**Problem to work on:** Transcribe exactly the lines that fall between the one holding "R20: 13 (BUF, VO) -> 13 (BR_R, VOL)" and the one holding "VR2: 50k (0V, LED_A, wiper", inclusive, from the entries below.
**** Available data
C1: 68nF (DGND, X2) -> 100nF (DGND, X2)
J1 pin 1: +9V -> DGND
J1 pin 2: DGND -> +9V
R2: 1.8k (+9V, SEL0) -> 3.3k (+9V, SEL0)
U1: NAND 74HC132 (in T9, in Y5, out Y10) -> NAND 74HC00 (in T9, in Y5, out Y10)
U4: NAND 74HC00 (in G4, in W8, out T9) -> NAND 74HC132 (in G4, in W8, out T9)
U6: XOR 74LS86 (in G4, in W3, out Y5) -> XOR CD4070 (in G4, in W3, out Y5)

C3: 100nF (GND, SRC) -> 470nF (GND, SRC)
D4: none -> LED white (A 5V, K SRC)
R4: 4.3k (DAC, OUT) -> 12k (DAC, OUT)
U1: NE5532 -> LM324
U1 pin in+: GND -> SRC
********
**** Available data
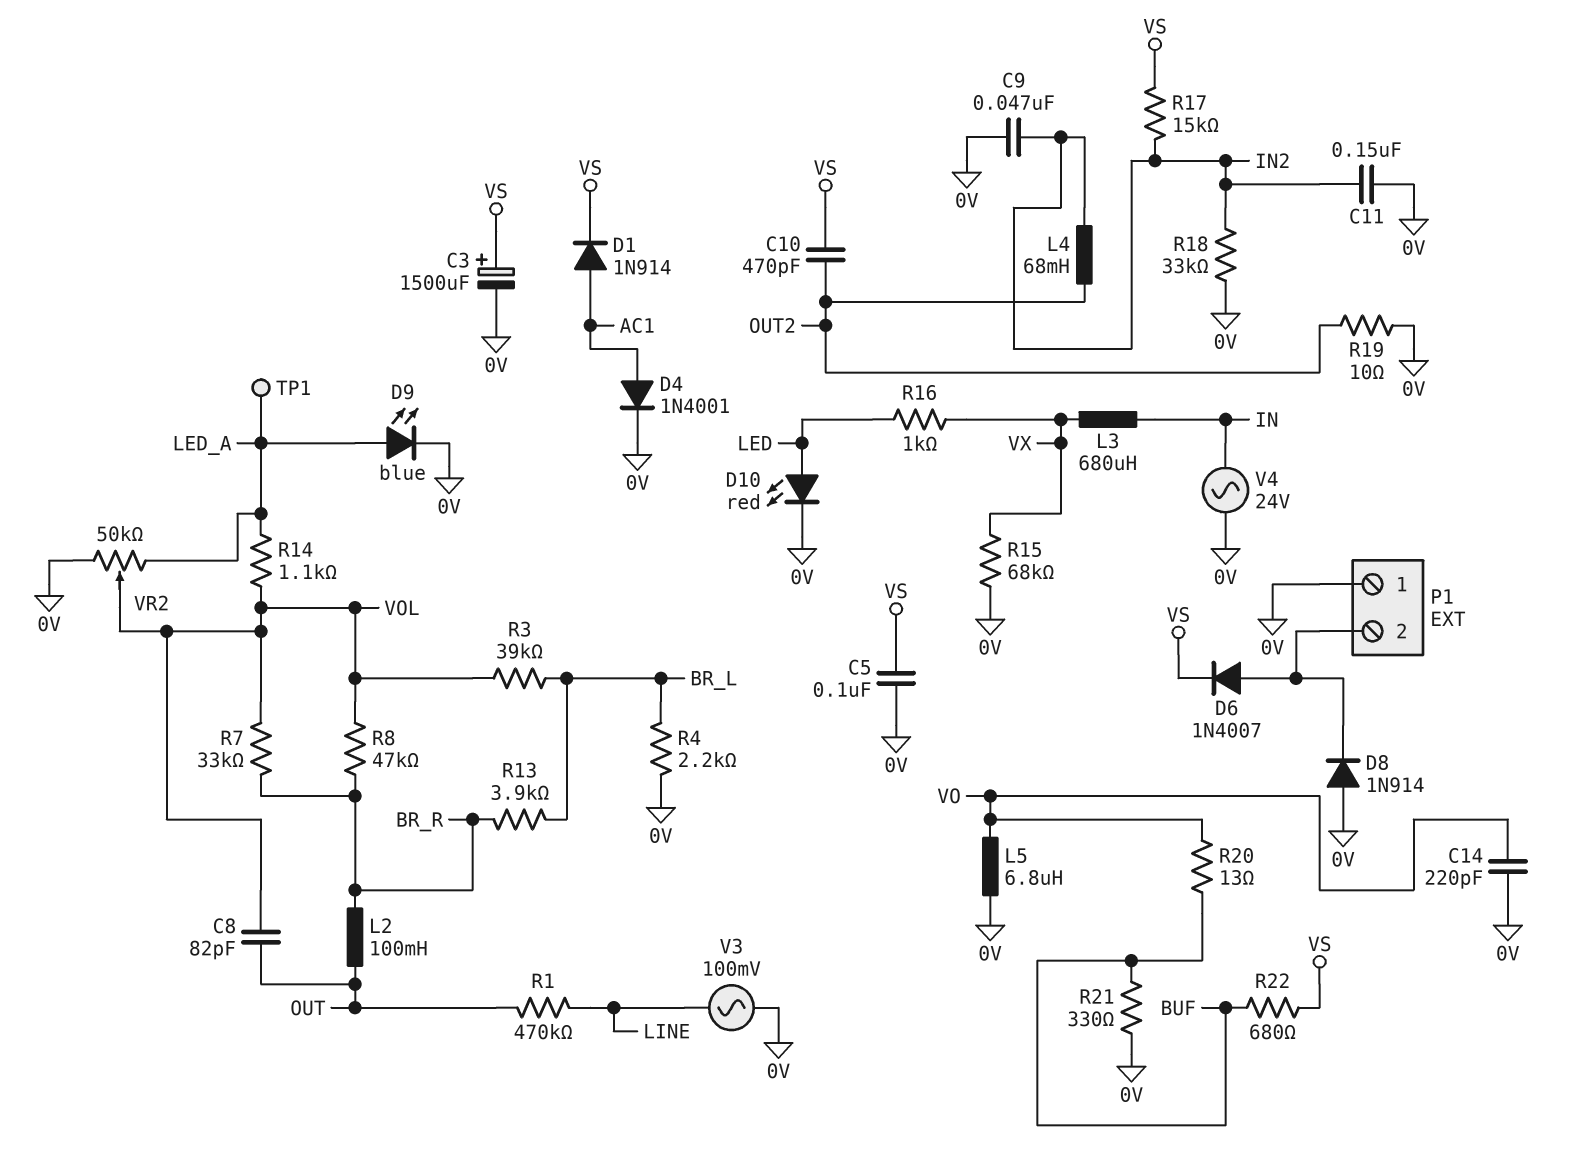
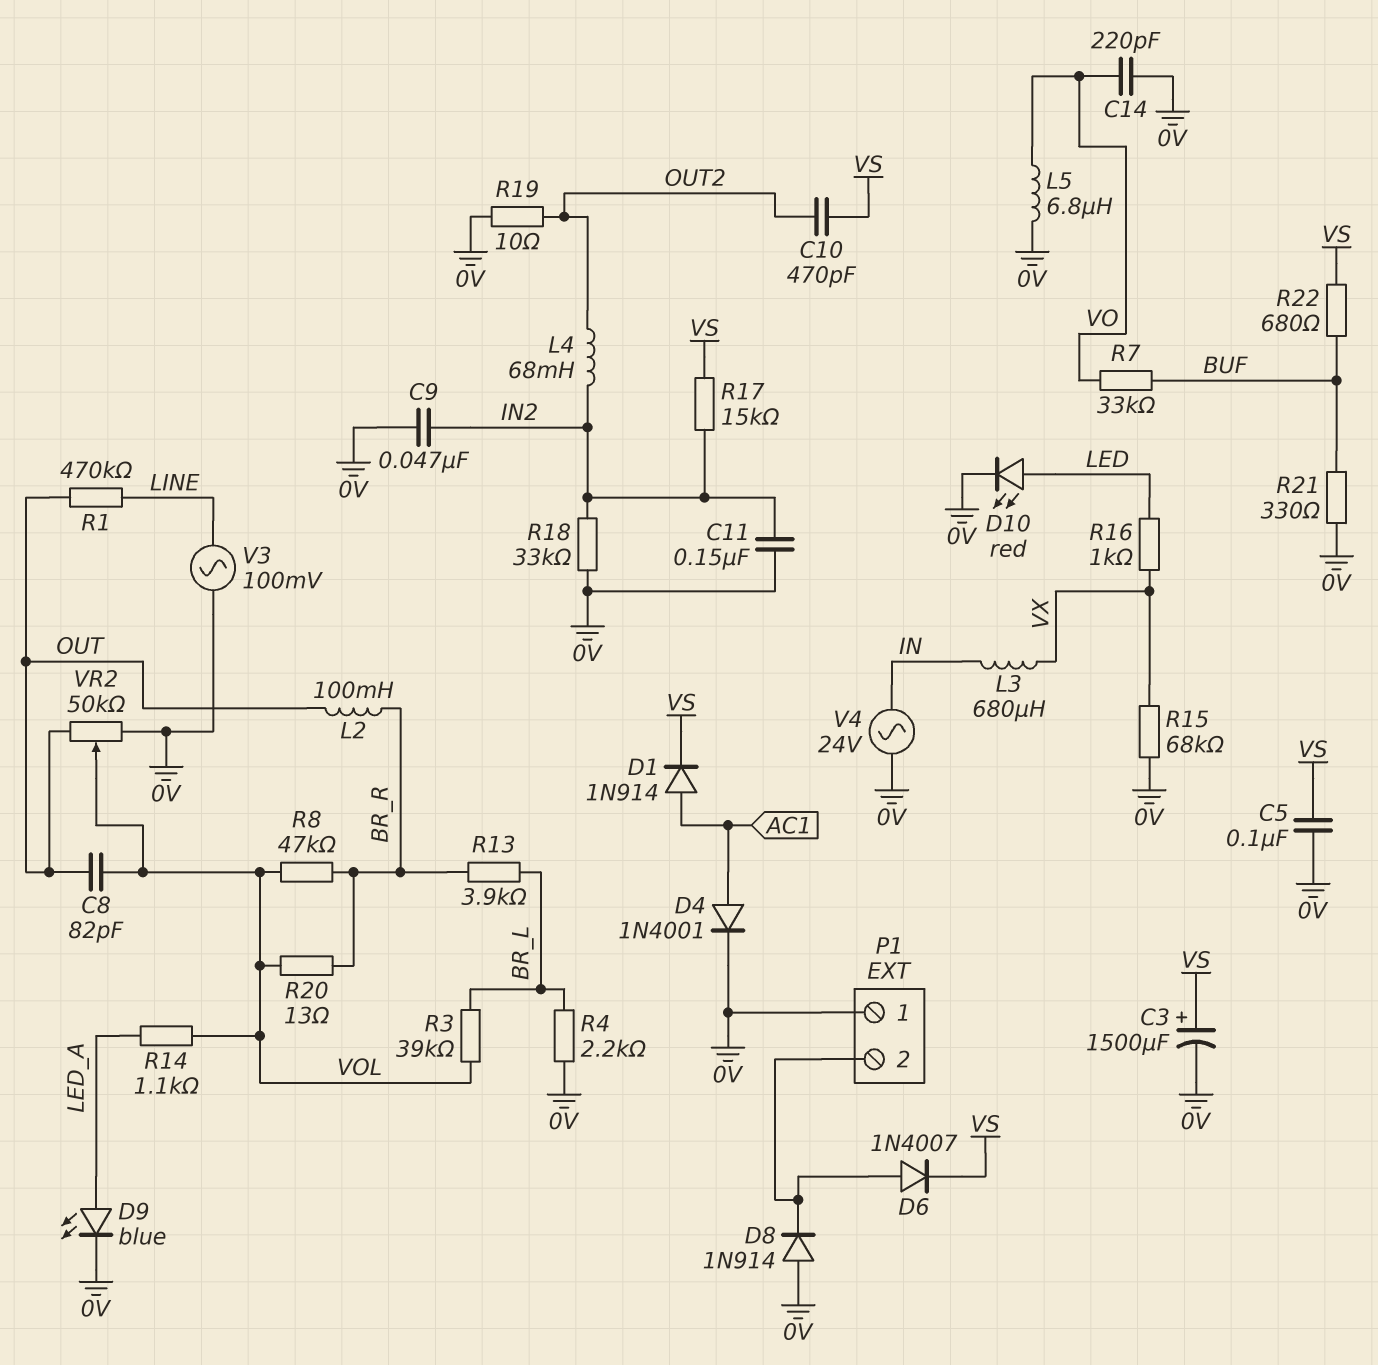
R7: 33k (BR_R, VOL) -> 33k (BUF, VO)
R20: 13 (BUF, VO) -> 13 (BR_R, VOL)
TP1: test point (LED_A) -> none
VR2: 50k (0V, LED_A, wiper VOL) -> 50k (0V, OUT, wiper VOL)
********
**Your solution:**
R20: 13 (BUF, VO) -> 13 (BR_R, VOL)
TP1: test point (LED_A) -> none
VR2: 50k (0V, LED_A, wiper VOL) -> 50k (0V, OUT, wiper VOL)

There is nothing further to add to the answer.